> _INFORMATION_
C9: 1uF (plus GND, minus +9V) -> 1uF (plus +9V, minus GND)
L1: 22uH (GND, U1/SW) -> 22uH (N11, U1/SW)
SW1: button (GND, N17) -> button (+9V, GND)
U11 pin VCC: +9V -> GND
---
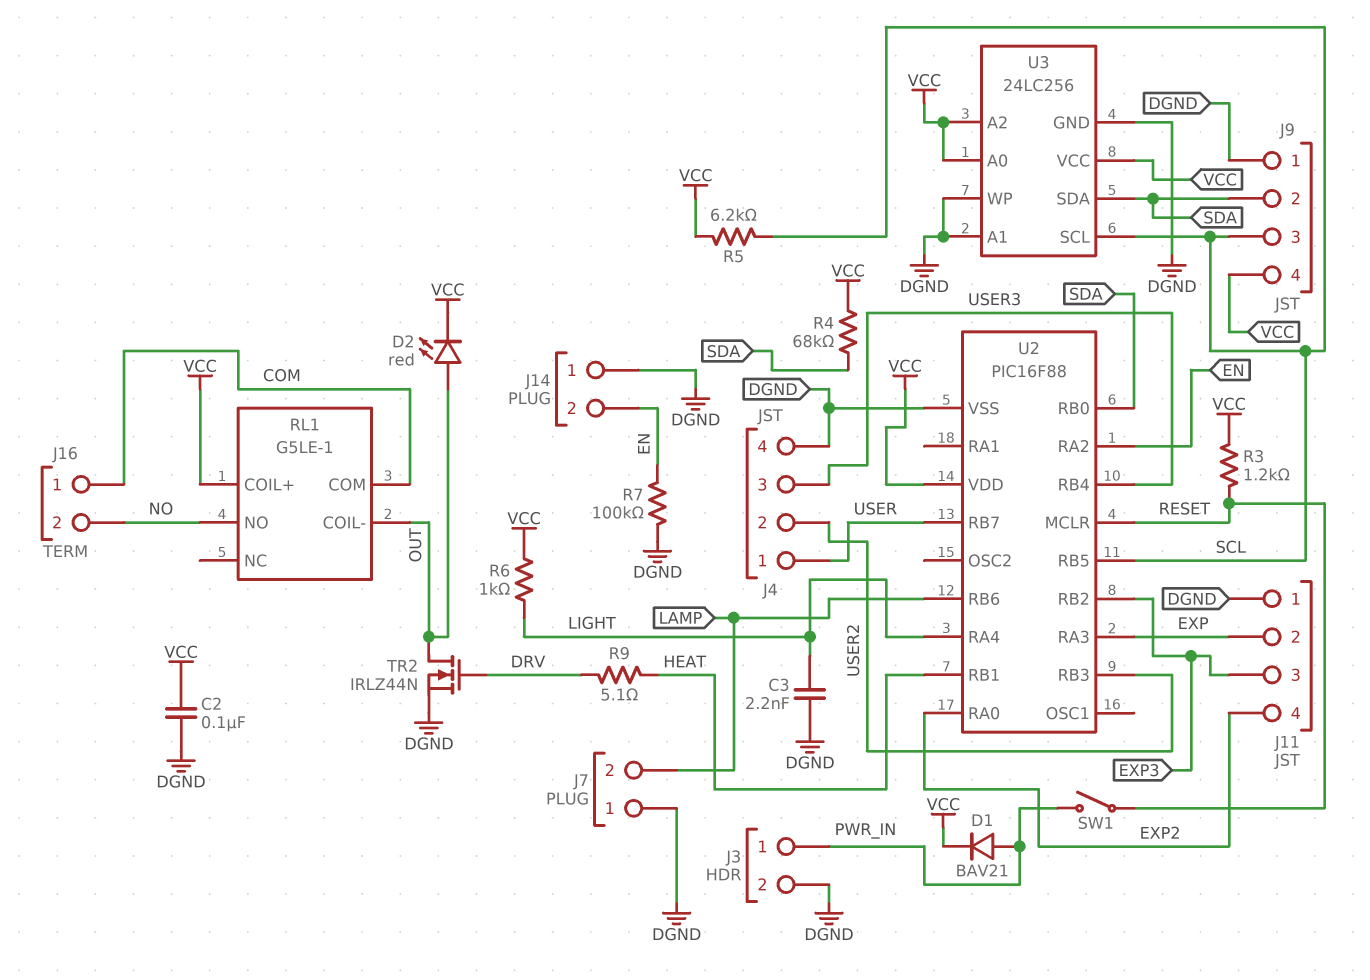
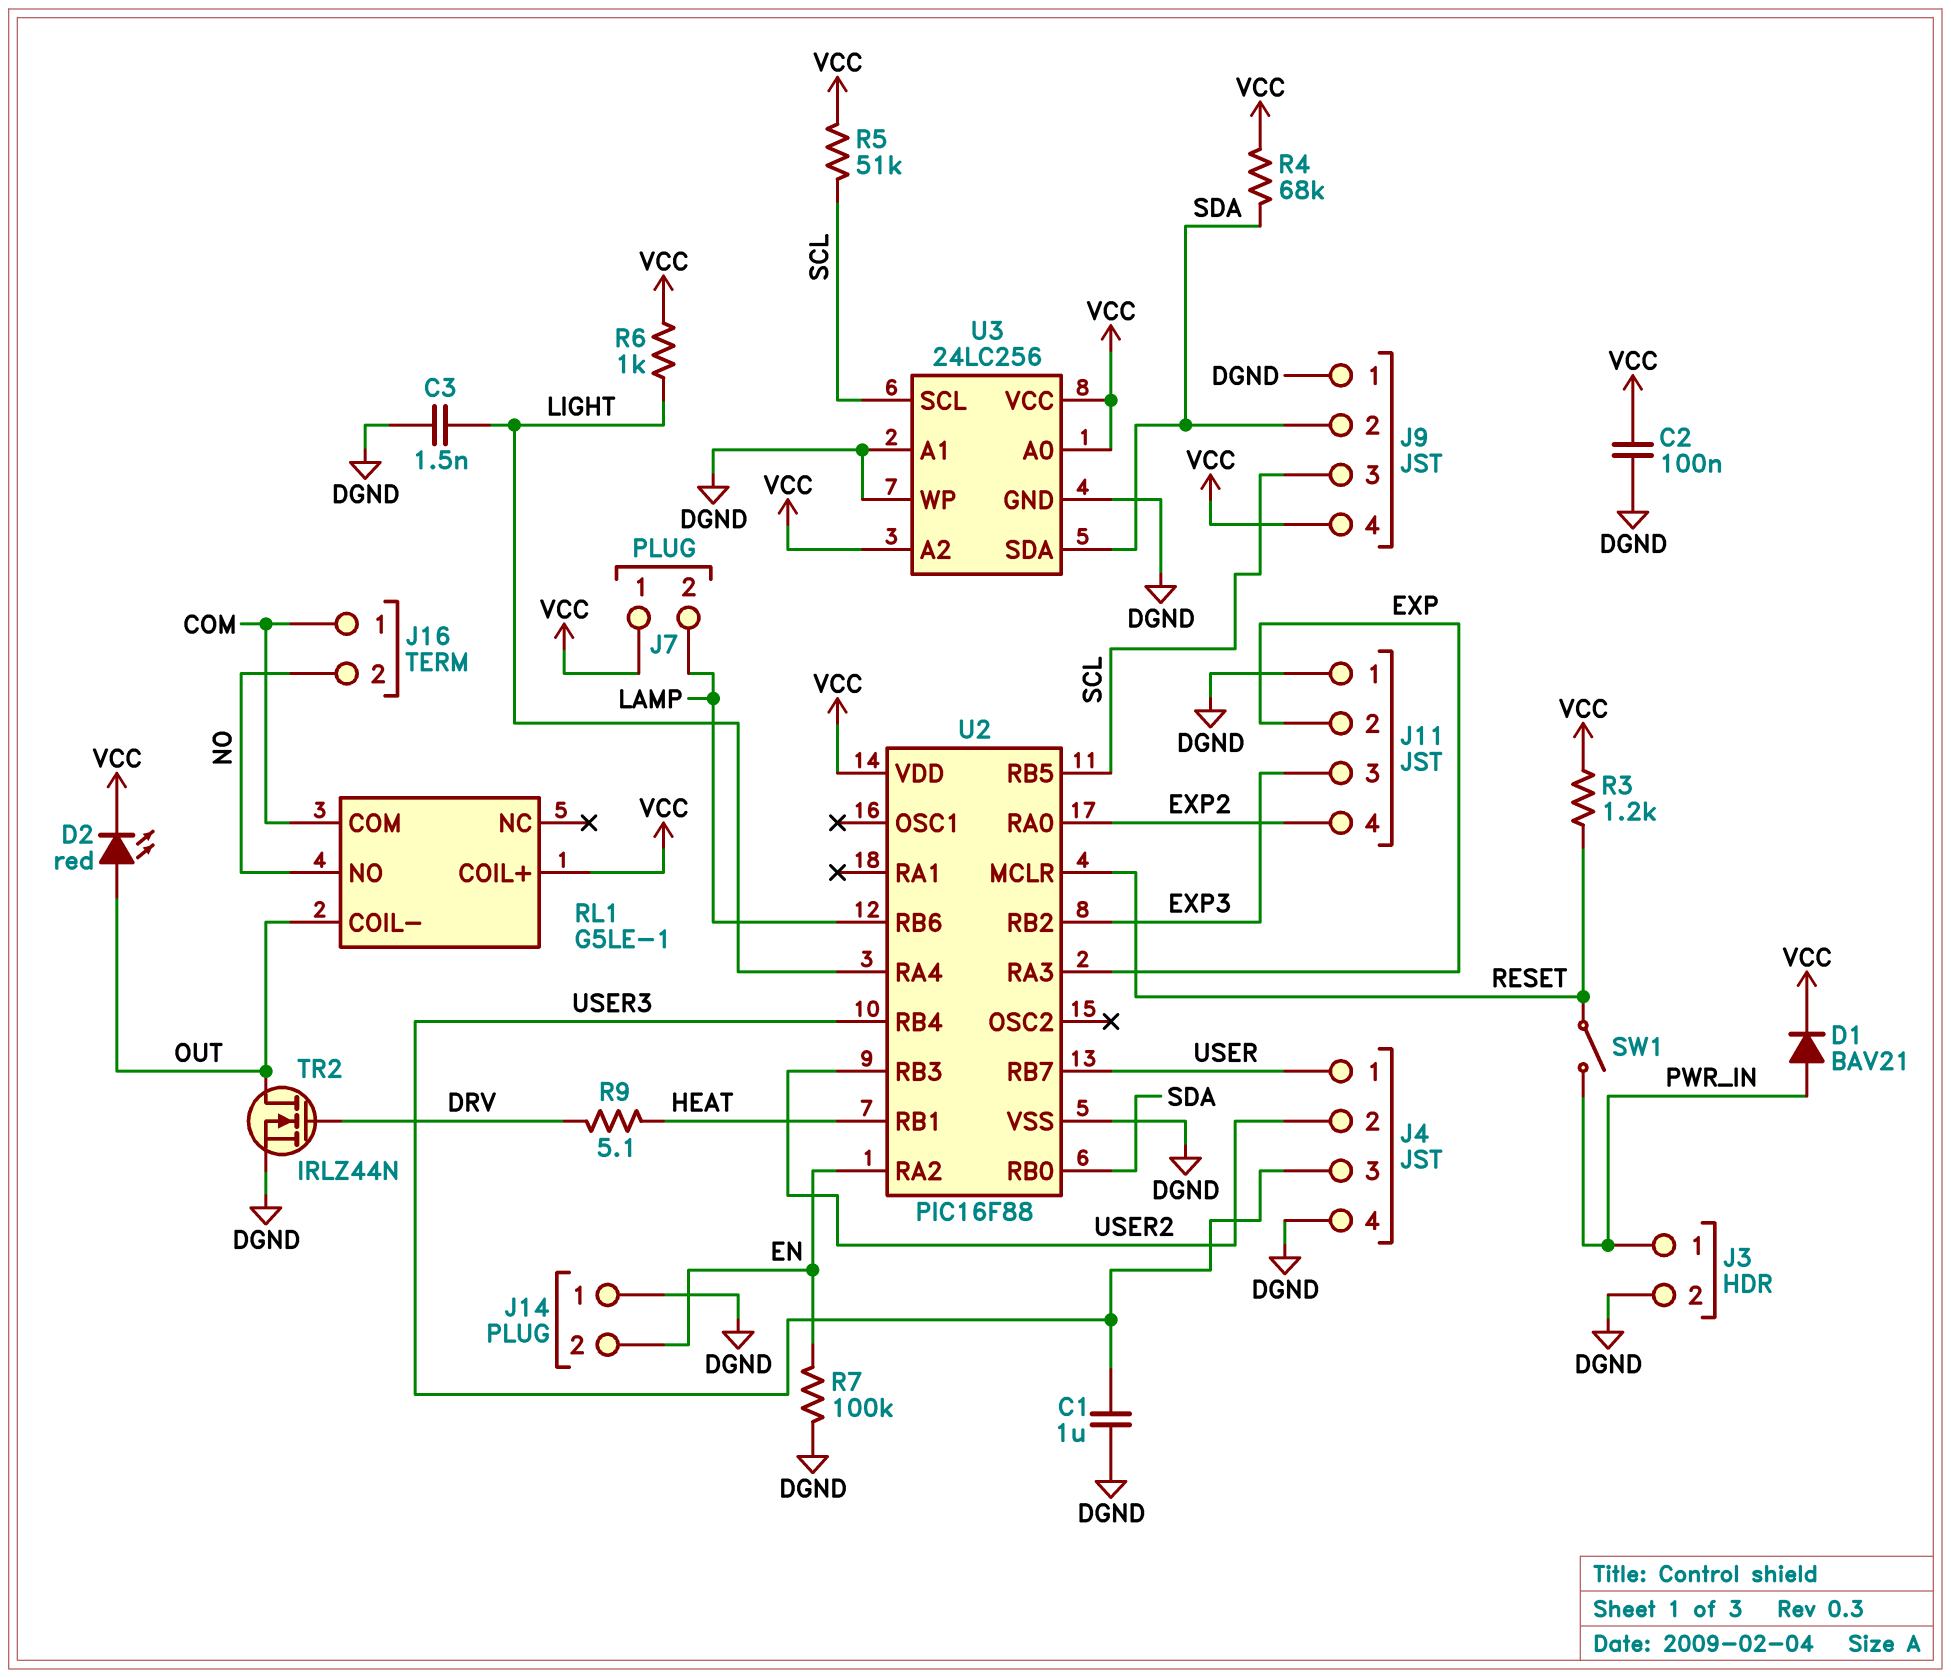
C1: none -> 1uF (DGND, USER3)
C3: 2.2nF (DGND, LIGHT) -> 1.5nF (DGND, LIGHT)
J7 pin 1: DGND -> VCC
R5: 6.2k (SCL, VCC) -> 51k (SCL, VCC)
==
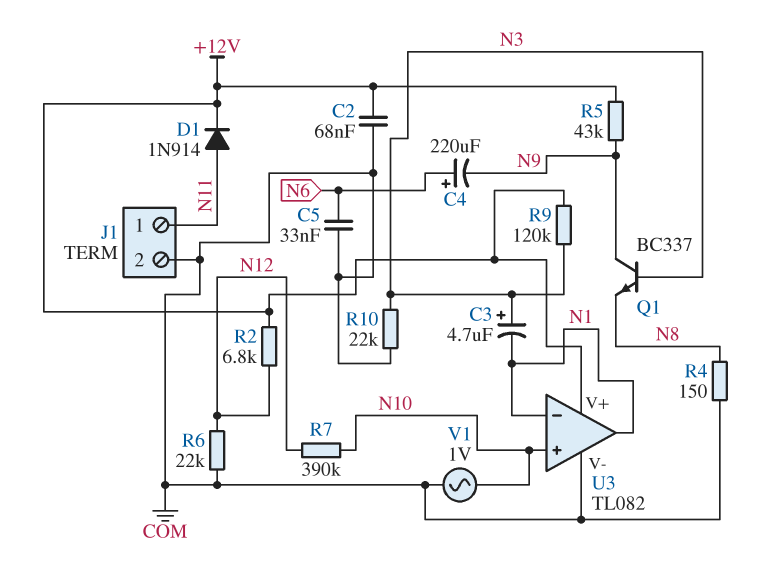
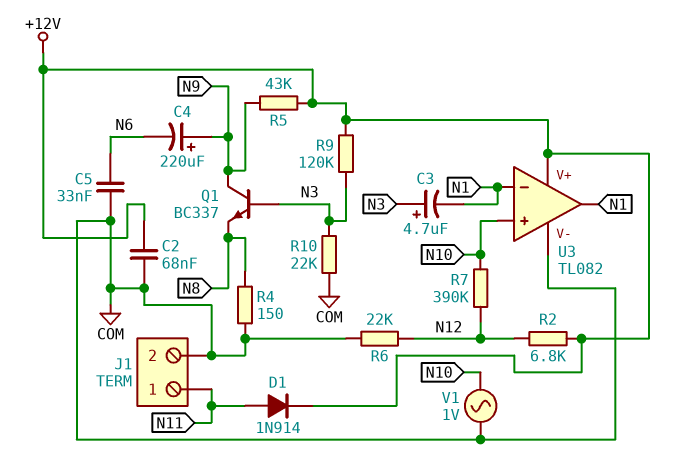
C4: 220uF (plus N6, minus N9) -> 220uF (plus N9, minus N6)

> _YOUR GOAL_
Return only the part of the records above that opens with the line containing "C9: 1uF (plus" and closes with the line containing "U11 pin VCC: +9V -> GND", ends included.

> _SOLUTION FOR THIS TASK_
C9: 1uF (plus GND, minus +9V) -> 1uF (plus +9V, minus GND)
L1: 22uH (GND, U1/SW) -> 22uH (N11, U1/SW)
SW1: button (GND, N17) -> button (+9V, GND)
U11 pin VCC: +9V -> GND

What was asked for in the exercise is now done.